The problem => Once the records have been read, set every one down as it stands.

Exercise materials =>

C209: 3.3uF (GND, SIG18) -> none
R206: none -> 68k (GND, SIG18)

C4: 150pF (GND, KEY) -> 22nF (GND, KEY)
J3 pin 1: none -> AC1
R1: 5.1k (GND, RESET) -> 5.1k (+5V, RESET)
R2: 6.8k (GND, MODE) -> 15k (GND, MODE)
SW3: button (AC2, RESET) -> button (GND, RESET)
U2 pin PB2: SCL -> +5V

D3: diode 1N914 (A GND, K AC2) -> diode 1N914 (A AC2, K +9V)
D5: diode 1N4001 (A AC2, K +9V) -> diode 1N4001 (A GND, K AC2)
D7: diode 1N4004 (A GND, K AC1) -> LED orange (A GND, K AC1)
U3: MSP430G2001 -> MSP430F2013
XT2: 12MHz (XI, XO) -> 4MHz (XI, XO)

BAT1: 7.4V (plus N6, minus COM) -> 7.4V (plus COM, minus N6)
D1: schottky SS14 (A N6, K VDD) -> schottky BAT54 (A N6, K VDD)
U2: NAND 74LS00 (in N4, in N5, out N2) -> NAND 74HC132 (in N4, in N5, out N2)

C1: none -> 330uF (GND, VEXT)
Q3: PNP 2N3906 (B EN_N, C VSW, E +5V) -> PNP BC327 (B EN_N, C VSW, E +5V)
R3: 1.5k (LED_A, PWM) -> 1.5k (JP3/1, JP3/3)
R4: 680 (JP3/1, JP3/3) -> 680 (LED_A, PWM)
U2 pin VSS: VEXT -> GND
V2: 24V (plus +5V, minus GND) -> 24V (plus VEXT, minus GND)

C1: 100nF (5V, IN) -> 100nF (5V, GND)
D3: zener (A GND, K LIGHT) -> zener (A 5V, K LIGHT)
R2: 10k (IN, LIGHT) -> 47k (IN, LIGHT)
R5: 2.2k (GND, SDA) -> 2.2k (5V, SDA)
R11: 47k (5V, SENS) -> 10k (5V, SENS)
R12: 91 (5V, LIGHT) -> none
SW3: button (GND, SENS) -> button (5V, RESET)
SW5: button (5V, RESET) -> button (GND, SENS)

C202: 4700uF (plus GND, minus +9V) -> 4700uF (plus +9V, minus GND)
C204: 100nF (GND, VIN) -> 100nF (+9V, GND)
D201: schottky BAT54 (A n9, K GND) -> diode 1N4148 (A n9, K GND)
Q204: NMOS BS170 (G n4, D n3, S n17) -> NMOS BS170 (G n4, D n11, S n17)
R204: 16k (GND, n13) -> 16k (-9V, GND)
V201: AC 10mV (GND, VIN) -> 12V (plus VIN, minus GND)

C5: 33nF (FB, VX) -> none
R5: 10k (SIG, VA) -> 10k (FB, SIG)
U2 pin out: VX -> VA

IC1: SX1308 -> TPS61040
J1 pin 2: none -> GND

Reply =>
C209: 3.3uF (GND, SIG18) -> none
R206: none -> 68k (GND, SIG18)

C4: 150pF (GND, KEY) -> 22nF (GND, KEY)
J3 pin 1: none -> AC1
R1: 5.1k (GND, RESET) -> 5.1k (+5V, RESET)
R2: 6.8k (GND, MODE) -> 15k (GND, MODE)
SW3: button (AC2, RESET) -> button (GND, RESET)
U2 pin PB2: SCL -> +5V

D3: diode 1N914 (A GND, K AC2) -> diode 1N914 (A AC2, K +9V)
D5: diode 1N4001 (A AC2, K +9V) -> diode 1N4001 (A GND, K AC2)
D7: diode 1N4004 (A GND, K AC1) -> LED orange (A GND, K AC1)
U3: MSP430G2001 -> MSP430F2013
XT2: 12MHz (XI, XO) -> 4MHz (XI, XO)

BAT1: 7.4V (plus N6, minus COM) -> 7.4V (plus COM, minus N6)
D1: schottky SS14 (A N6, K VDD) -> schottky BAT54 (A N6, K VDD)
U2: NAND 74LS00 (in N4, in N5, out N2) -> NAND 74HC132 (in N4, in N5, out N2)

C1: none -> 330uF (GND, VEXT)
Q3: PNP 2N3906 (B EN_N, C VSW, E +5V) -> PNP BC327 (B EN_N, C VSW, E +5V)
R3: 1.5k (LED_A, PWM) -> 1.5k (JP3/1, JP3/3)
R4: 680 (JP3/1, JP3/3) -> 680 (LED_A, PWM)
U2 pin VSS: VEXT -> GND
V2: 24V (plus +5V, minus GND) -> 24V (plus VEXT, minus GND)

C1: 100nF (5V, IN) -> 100nF (5V, GND)
D3: zener (A GND, K LIGHT) -> zener (A 5V, K LIGHT)
R2: 10k (IN, LIGHT) -> 47k (IN, LIGHT)
R5: 2.2k (GND, SDA) -> 2.2k (5V, SDA)
R11: 47k (5V, SENS) -> 10k (5V, SENS)
R12: 91 (5V, LIGHT) -> none
SW3: button (GND, SENS) -> button (5V, RESET)
SW5: button (5V, RESET) -> button (GND, SENS)

C202: 4700uF (plus GND, minus +9V) -> 4700uF (plus +9V, minus GND)
C204: 100nF (GND, VIN) -> 100nF (+9V, GND)
D201: schottky BAT54 (A n9, K GND) -> diode 1N4148 (A n9, K GND)
Q204: NMOS BS170 (G n4, D n3, S n17) -> NMOS BS170 (G n4, D n11, S n17)
R204: 16k (GND, n13) -> 16k (-9V, GND)
V201: AC 10mV (GND, VIN) -> 12V (plus VIN, minus GND)

C5: 33nF (FB, VX) -> none
R5: 10k (SIG, VA) -> 10k (FB, SIG)
U2 pin out: VX -> VA

IC1: SX1308 -> TPS61040
J1 pin 2: none -> GND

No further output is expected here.